■ **TRY IT**:
The full set of lines below has to be duplicated exactly, with no picture kept.

■ **INFORMATION SHOWN**:
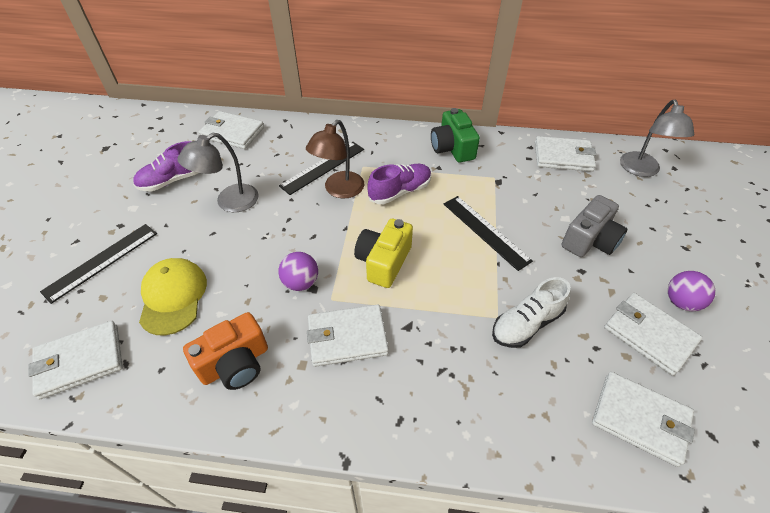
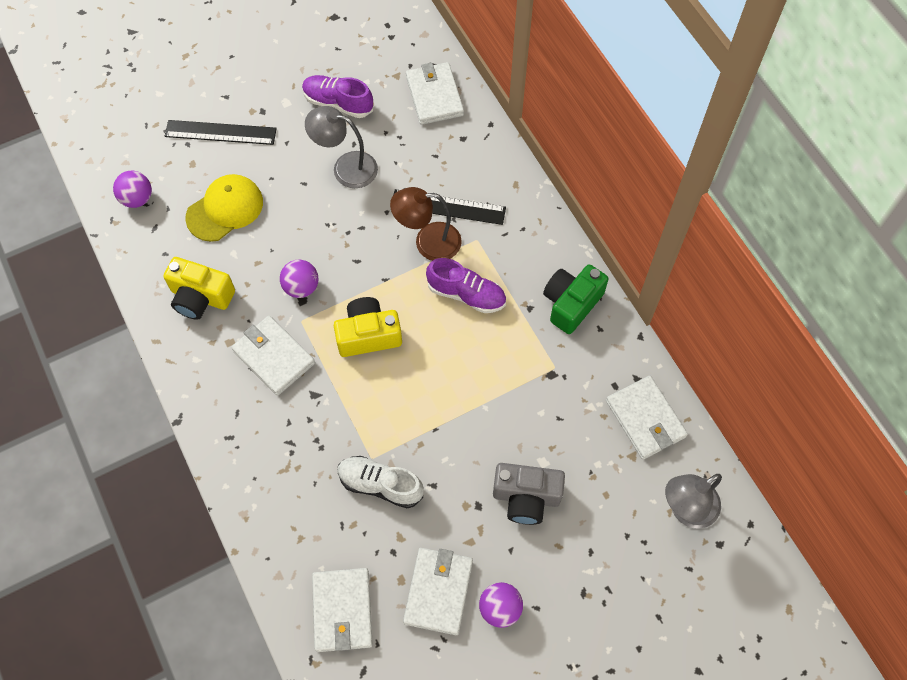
camera: 55 degrees right, 15 degrees up
(80, 361) = (137, 199): white wallet -> purple ball
(235, 363) = (200, 297): orange camera -> yellow camera
(485, 231) = (468, 398): black ruler -> none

■ **FINAL ANSWER**:
camera: 55 degrees right, 15 degrees up
(80, 361) = (137, 199): white wallet -> purple ball
(235, 363) = (200, 297): orange camera -> yellow camera
(485, 231) = (468, 398): black ruler -> none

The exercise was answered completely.